▼▼▼

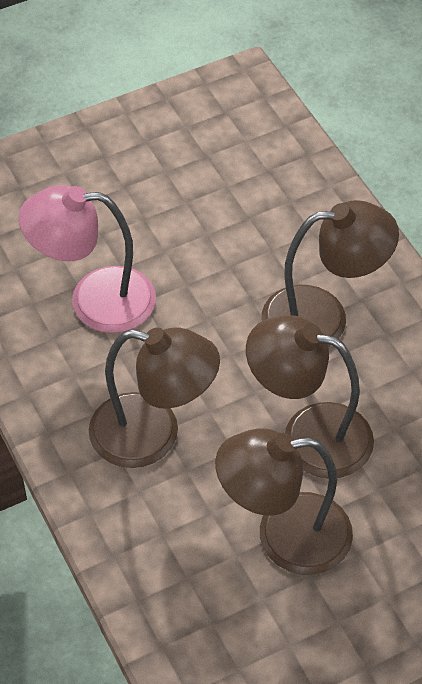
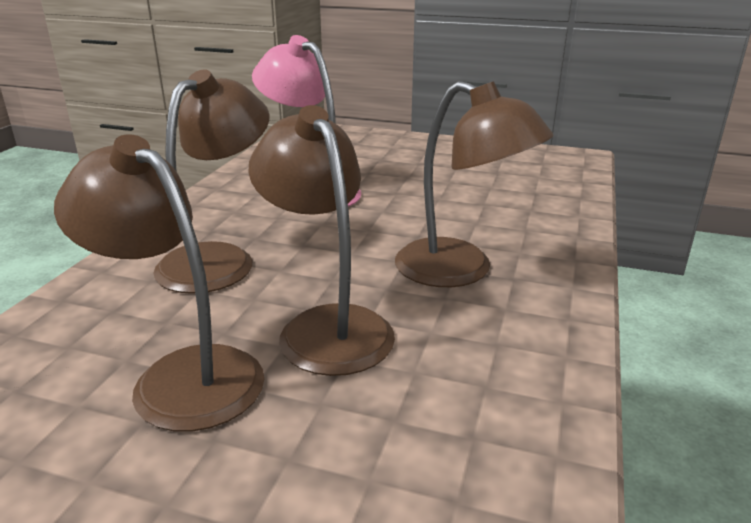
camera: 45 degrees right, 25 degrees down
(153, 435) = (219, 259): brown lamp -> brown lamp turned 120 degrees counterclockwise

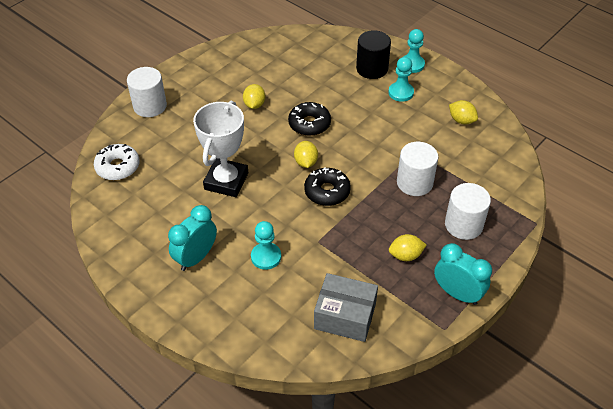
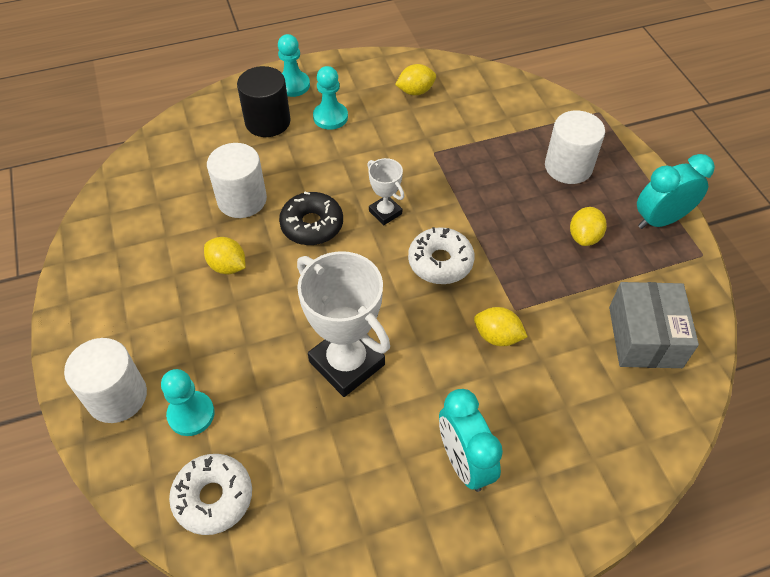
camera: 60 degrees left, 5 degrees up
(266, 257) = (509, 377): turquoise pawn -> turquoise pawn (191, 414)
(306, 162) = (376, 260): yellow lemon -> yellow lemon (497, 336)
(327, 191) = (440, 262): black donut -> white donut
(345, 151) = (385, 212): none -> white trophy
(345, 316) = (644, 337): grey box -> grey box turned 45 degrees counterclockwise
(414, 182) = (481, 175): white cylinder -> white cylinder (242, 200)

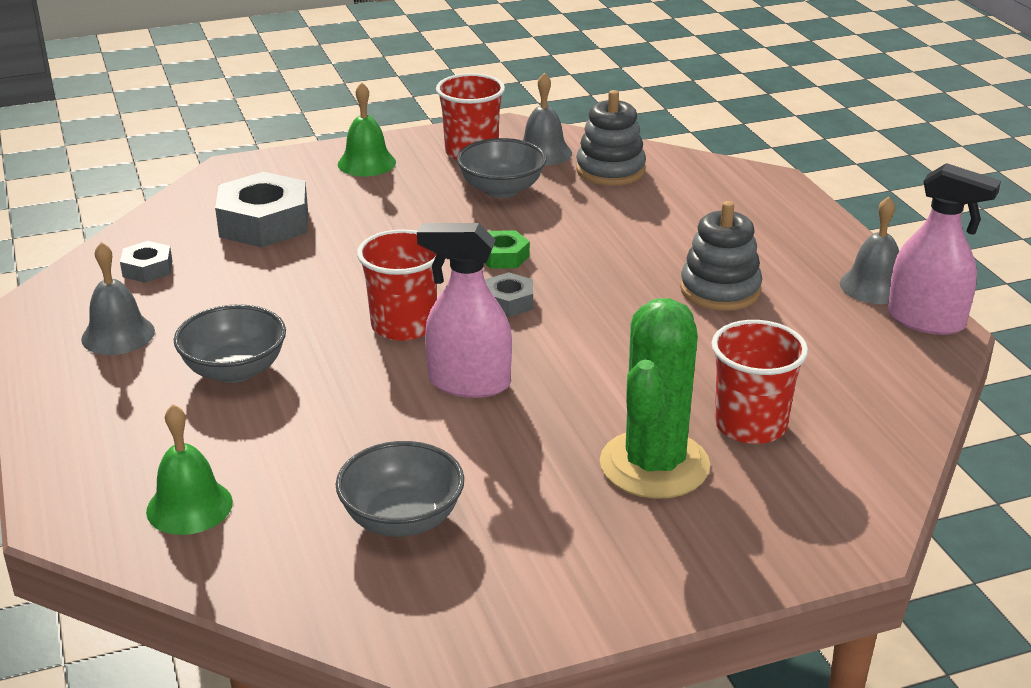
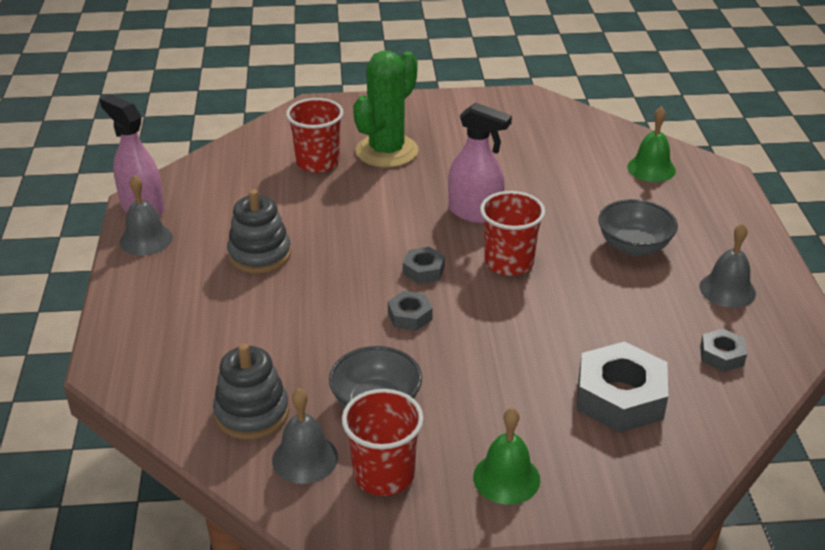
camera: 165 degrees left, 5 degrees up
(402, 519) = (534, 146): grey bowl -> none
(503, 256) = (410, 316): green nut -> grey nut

▲▲▲

- Task directions:
Return the opening line of the data above and every line after it up to and including the line that holds "(345, 151) = (385, 212): none -> white trophy"; pictures stay out.

- Problem solution:
camera: 45 degrees right, 25 degrees down
(153, 435) = (219, 259): brown lamp -> brown lamp turned 120 degrees counterclockwise

camera: 60 degrees left, 5 degrees up
(266, 257) = (509, 377): turquoise pawn -> turquoise pawn (191, 414)
(306, 162) = (376, 260): yellow lemon -> yellow lemon (497, 336)
(327, 191) = (440, 262): black donut -> white donut
(345, 151) = (385, 212): none -> white trophy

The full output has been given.